(Extracted records)
++++++++++++++++++++
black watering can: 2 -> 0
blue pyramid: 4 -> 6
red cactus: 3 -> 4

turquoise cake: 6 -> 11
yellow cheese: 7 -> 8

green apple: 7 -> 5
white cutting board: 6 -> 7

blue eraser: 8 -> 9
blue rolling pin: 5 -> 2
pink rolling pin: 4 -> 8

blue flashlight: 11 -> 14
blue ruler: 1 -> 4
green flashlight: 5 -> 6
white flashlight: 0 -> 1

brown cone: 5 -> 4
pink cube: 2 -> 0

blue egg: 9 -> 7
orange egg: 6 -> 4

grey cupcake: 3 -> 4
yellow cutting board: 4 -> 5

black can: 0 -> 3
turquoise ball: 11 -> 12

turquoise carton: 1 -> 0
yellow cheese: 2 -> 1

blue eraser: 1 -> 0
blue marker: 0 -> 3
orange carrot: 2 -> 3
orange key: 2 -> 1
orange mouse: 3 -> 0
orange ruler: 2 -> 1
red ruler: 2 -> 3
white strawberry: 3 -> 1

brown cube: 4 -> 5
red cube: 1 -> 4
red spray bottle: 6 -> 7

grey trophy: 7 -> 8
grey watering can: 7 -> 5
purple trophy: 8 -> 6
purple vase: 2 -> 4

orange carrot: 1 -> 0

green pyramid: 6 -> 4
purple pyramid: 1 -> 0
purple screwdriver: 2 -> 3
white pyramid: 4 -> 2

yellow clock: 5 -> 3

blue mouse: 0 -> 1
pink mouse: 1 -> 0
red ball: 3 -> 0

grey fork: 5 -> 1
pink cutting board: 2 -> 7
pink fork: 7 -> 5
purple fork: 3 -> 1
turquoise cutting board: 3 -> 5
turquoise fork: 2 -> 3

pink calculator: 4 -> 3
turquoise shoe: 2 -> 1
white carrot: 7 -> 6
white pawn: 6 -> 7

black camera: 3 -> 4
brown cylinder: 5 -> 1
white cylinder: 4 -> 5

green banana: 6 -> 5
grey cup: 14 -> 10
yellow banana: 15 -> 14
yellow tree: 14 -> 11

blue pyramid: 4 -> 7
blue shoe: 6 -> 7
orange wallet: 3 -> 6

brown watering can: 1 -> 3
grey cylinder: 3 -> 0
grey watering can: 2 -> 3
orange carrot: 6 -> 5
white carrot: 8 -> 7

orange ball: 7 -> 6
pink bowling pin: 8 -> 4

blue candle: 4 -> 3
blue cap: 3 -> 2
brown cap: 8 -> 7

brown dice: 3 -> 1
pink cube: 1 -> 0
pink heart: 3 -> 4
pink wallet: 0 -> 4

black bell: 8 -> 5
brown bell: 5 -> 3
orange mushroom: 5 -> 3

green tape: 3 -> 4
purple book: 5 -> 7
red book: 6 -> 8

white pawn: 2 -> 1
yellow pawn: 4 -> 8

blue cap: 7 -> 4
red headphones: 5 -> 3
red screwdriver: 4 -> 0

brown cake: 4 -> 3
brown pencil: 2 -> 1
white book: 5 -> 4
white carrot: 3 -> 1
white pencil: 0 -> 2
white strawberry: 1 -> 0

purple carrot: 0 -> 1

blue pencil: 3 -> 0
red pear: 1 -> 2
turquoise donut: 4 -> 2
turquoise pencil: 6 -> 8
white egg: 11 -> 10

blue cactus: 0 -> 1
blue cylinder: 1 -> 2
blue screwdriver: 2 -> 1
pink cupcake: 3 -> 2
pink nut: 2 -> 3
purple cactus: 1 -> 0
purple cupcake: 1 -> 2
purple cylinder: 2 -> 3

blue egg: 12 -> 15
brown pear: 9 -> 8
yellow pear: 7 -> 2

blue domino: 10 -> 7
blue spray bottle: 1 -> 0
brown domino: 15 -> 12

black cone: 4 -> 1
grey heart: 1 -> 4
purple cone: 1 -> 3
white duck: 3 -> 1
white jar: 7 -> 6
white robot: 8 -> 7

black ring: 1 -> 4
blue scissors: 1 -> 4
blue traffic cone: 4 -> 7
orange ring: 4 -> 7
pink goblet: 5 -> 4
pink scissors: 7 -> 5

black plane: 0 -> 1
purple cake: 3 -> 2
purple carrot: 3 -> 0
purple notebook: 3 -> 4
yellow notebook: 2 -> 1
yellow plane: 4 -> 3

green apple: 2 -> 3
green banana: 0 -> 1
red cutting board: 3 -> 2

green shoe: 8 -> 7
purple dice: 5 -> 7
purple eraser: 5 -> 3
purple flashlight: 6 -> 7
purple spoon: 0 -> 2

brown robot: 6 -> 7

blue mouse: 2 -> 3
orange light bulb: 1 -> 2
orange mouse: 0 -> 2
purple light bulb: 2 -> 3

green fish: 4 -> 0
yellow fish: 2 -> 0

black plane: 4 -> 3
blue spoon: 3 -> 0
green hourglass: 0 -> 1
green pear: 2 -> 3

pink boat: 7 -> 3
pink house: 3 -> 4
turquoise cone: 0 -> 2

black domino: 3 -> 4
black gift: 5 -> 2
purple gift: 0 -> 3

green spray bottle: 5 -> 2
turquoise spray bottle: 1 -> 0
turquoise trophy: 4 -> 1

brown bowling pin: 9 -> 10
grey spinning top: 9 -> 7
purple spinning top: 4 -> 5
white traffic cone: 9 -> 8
++++++++++++++++++++
» WHAT YOU ARE ASKED TO DO
There is a run of lines above from the one with "red cube: 1 -> 4" to the one with "grey heart: 1 -> 4"; print exactly that run, both ends included, and nothing else.

» YOUR RESPONSE
red cube: 1 -> 4
red spray bottle: 6 -> 7

grey trophy: 7 -> 8
grey watering can: 7 -> 5
purple trophy: 8 -> 6
purple vase: 2 -> 4

orange carrot: 1 -> 0

green pyramid: 6 -> 4
purple pyramid: 1 -> 0
purple screwdriver: 2 -> 3
white pyramid: 4 -> 2

yellow clock: 5 -> 3

blue mouse: 0 -> 1
pink mouse: 1 -> 0
red ball: 3 -> 0

grey fork: 5 -> 1
pink cutting board: 2 -> 7
pink fork: 7 -> 5
purple fork: 3 -> 1
turquoise cutting board: 3 -> 5
turquoise fork: 2 -> 3

pink calculator: 4 -> 3
turquoise shoe: 2 -> 1
white carrot: 7 -> 6
white pawn: 6 -> 7

black camera: 3 -> 4
brown cylinder: 5 -> 1
white cylinder: 4 -> 5

green banana: 6 -> 5
grey cup: 14 -> 10
yellow banana: 15 -> 14
yellow tree: 14 -> 11

blue pyramid: 4 -> 7
blue shoe: 6 -> 7
orange wallet: 3 -> 6

brown watering can: 1 -> 3
grey cylinder: 3 -> 0
grey watering can: 2 -> 3
orange carrot: 6 -> 5
white carrot: 8 -> 7

orange ball: 7 -> 6
pink bowling pin: 8 -> 4

blue candle: 4 -> 3
blue cap: 3 -> 2
brown cap: 8 -> 7

brown dice: 3 -> 1
pink cube: 1 -> 0
pink heart: 3 -> 4
pink wallet: 0 -> 4

black bell: 8 -> 5
brown bell: 5 -> 3
orange mushroom: 5 -> 3

green tape: 3 -> 4
purple book: 5 -> 7
red book: 6 -> 8

white pawn: 2 -> 1
yellow pawn: 4 -> 8

blue cap: 7 -> 4
red headphones: 5 -> 3
red screwdriver: 4 -> 0

brown cake: 4 -> 3
brown pencil: 2 -> 1
white book: 5 -> 4
white carrot: 3 -> 1
white pencil: 0 -> 2
white strawberry: 1 -> 0

purple carrot: 0 -> 1

blue pencil: 3 -> 0
red pear: 1 -> 2
turquoise donut: 4 -> 2
turquoise pencil: 6 -> 8
white egg: 11 -> 10

blue cactus: 0 -> 1
blue cylinder: 1 -> 2
blue screwdriver: 2 -> 1
pink cupcake: 3 -> 2
pink nut: 2 -> 3
purple cactus: 1 -> 0
purple cupcake: 1 -> 2
purple cylinder: 2 -> 3

blue egg: 12 -> 15
brown pear: 9 -> 8
yellow pear: 7 -> 2

blue domino: 10 -> 7
blue spray bottle: 1 -> 0
brown domino: 15 -> 12

black cone: 4 -> 1
grey heart: 1 -> 4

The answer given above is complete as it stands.